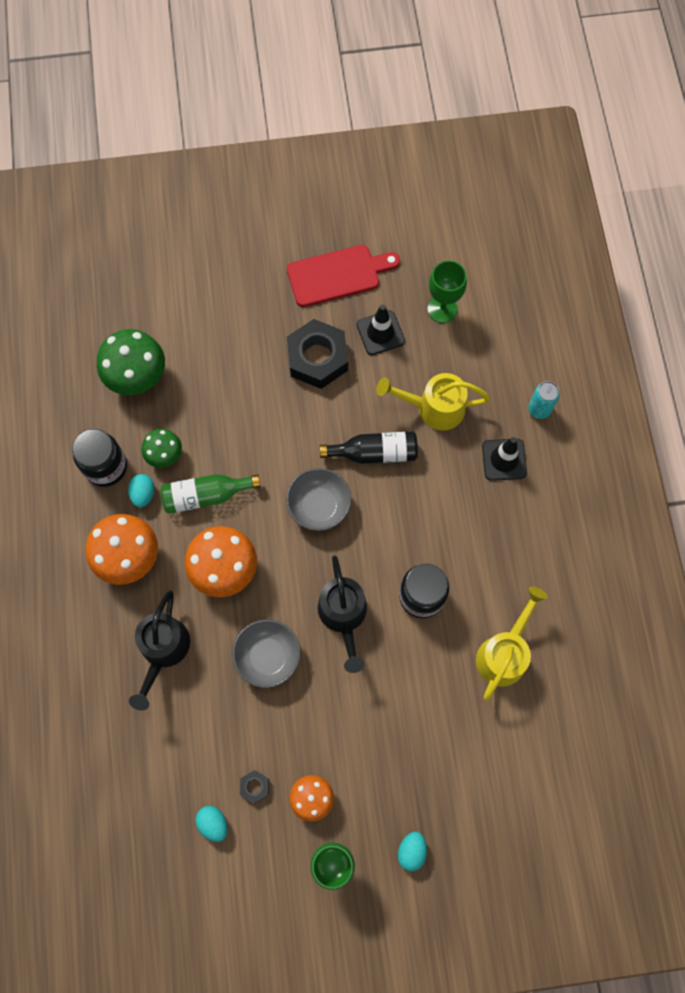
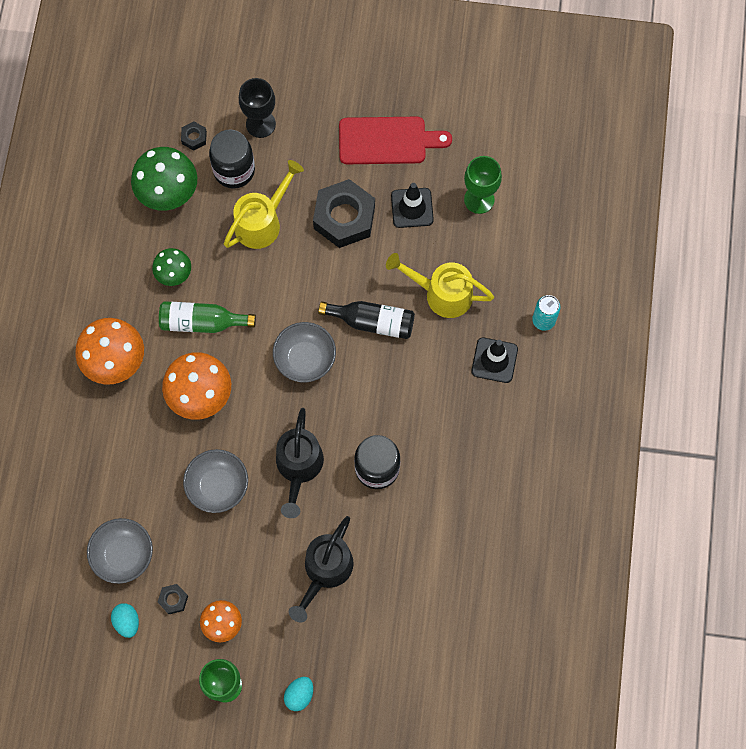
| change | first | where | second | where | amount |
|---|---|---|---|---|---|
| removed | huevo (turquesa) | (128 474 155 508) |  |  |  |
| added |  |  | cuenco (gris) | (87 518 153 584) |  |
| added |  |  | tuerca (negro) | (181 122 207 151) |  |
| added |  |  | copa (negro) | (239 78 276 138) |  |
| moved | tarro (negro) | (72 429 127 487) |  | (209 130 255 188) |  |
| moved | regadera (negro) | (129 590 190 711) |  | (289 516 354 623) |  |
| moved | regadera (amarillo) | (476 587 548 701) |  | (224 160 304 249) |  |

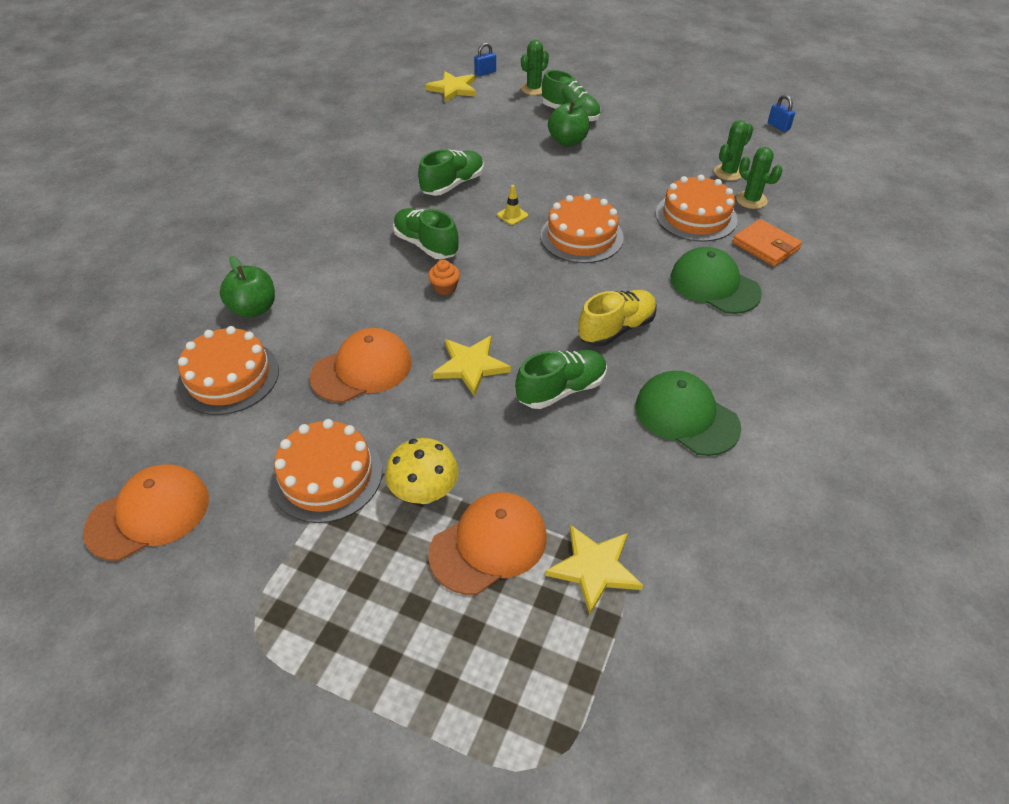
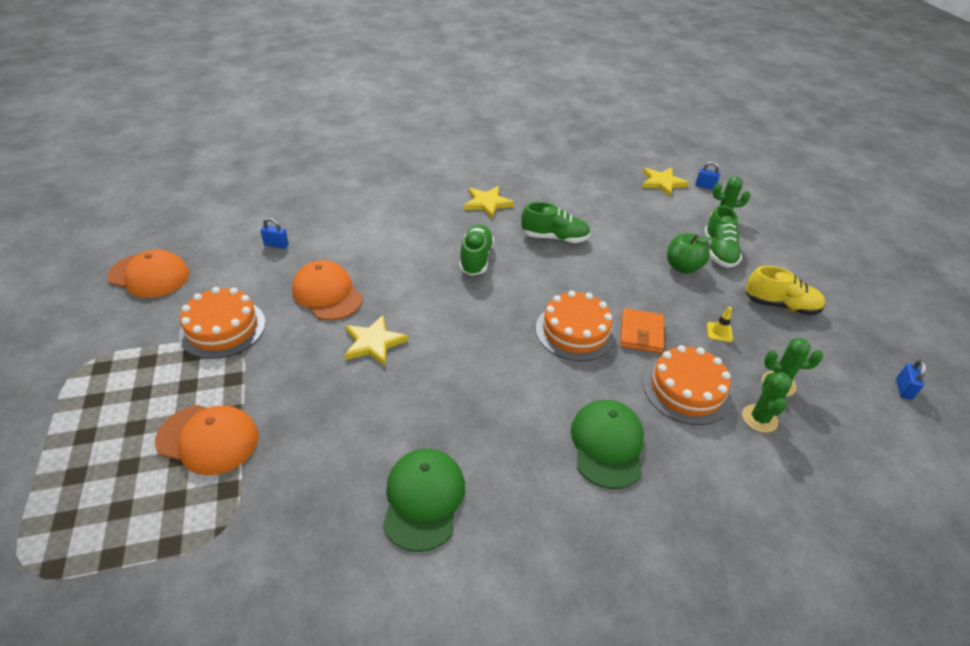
| change | first | where | second | where | amount |
|---|---|---|---|---|---|
| removed | manzana (verde) | (220 256 275 318) |  |  |  |
| removed | seta (amarillo) | (385 438 459 504) |  |  |  |
| removed | magdalena (naranja) | (428 260 460 295) |  |  |  |
| removed | zapato (verde) | (515 350 607 409) |  |  |  |
| moved | cono de tráfico (amarillo) | (497 185 528 225) |  | (707 307 733 342) |  |
| moved | estrella (amarillo) | (545 525 643 615) |  | (464 186 514 219) |  |
| moved | zapato (amarillo) | (578 290 657 346) |  | (745 266 826 315) |  |
| moved | cartera (naranja) | (733 219 802 266) |  | (620 308 664 353) |  |
| replaced | tarta (naranja) | (177 326 279 415) | candado (azul) | (260 218 289 249) |  |
| turned | gorra (naranja) | (310 328 412 403) |  | (292 260 363 320) | 150 degrees counterclockwise |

^^^^^^^^^^^^^^^^

Every line in the data above that contains "negro" needs to be copied.

| added |  |  | tuerca (negro) | (181 122 207 151) |  |
| added |  |  | copa (negro) | (239 78 276 138) |  |
| moved | tarro (negro) | (72 429 127 487) |  | (209 130 255 188) |  |
| moved | regadera (negro) | (129 590 190 711) |  | (289 516 354 623) |  |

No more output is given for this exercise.